PROVIDED DATA ▸

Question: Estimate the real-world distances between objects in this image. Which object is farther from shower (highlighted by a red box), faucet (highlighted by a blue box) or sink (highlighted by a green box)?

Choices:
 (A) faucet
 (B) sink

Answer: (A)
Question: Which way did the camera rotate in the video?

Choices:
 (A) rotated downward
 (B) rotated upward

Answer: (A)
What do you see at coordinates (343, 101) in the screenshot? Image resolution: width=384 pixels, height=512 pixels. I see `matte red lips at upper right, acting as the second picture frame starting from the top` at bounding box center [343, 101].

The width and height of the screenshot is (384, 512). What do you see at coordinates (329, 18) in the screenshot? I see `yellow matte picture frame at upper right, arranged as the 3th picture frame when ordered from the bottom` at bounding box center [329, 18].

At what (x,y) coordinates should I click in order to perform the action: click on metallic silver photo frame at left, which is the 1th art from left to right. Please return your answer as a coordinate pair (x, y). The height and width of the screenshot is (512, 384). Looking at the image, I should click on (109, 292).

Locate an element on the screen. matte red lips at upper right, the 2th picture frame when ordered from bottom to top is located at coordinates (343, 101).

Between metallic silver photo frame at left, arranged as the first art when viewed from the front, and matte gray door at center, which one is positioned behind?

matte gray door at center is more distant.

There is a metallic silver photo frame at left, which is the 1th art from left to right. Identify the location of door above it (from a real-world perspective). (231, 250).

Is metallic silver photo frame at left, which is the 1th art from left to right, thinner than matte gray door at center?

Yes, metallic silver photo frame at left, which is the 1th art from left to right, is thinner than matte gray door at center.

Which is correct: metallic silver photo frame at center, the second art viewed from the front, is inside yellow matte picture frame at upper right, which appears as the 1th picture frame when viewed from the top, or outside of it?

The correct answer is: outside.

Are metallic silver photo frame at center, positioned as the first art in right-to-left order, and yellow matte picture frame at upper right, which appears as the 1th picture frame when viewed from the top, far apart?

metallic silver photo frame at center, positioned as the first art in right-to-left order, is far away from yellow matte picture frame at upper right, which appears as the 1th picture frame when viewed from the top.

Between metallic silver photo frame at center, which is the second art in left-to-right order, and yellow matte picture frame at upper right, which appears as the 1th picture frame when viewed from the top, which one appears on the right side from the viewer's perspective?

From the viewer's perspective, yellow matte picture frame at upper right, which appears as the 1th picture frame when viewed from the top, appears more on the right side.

GIVEN EXERCISE ▸ From the material above, copy out word for word the lines starting with the one that contains "There is a metallic" and continuing through the one that contains "Is metallic silver", including both.

CORRECT ANSWER ▸
There is a metallic silver photo frame at left, which is the 1th art from left to right. Identify the location of door above it (from a real-world perspective). (231, 250).

Is metallic silver photo frame at left, which is the 1th art from left to right, thinner than matte gray door at center?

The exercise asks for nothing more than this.